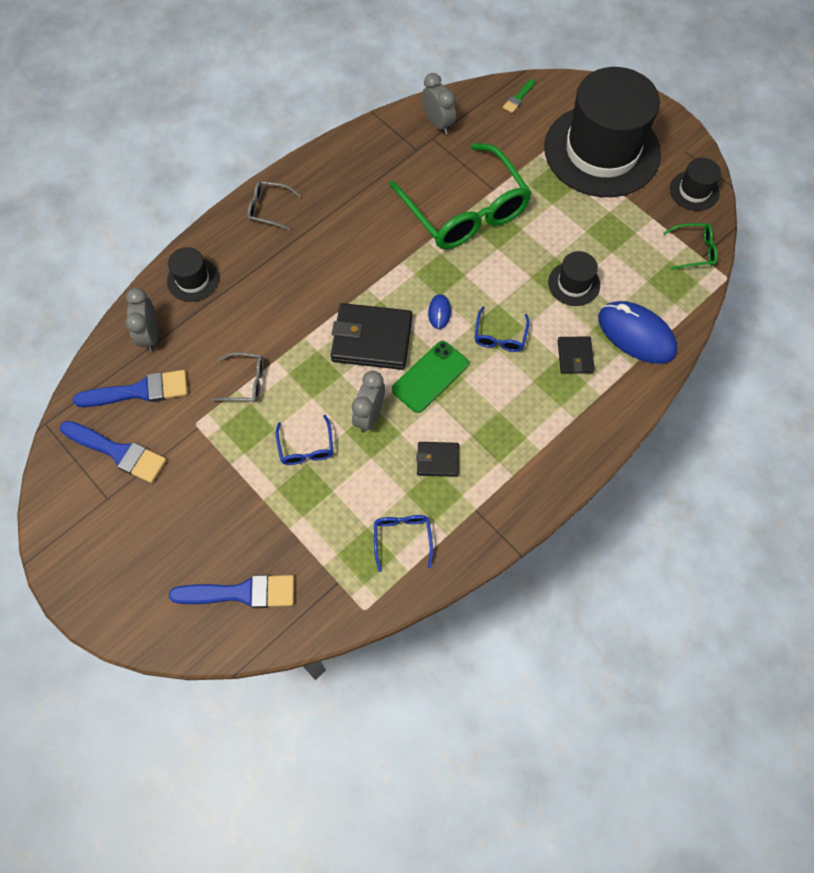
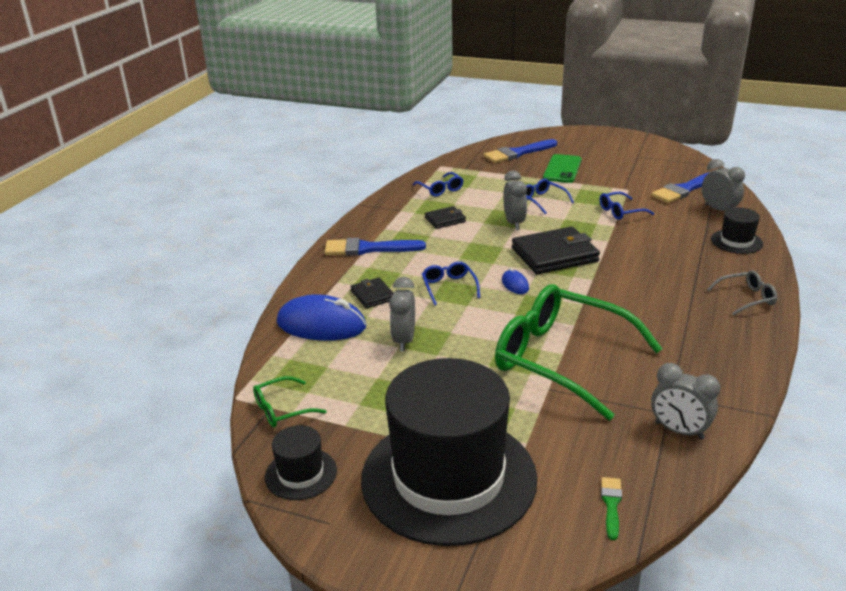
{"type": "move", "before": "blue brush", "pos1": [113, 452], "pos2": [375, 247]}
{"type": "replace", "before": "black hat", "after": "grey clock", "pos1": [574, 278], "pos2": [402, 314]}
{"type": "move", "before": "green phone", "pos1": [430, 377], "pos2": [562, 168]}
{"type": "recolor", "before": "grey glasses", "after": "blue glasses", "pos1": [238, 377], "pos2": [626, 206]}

Exercise prompt:
The data above must be copied exactly. Leave out the pictures.

Final answer:
{"type": "move", "before": "blue brush", "pos1": [113, 452], "pos2": [375, 247]}
{"type": "replace", "before": "black hat", "after": "grey clock", "pos1": [574, 278], "pos2": [402, 314]}
{"type": "move", "before": "green phone", "pos1": [430, 377], "pos2": [562, 168]}
{"type": "recolor", "before": "grey glasses", "after": "blue glasses", "pos1": [238, 377], "pos2": [626, 206]}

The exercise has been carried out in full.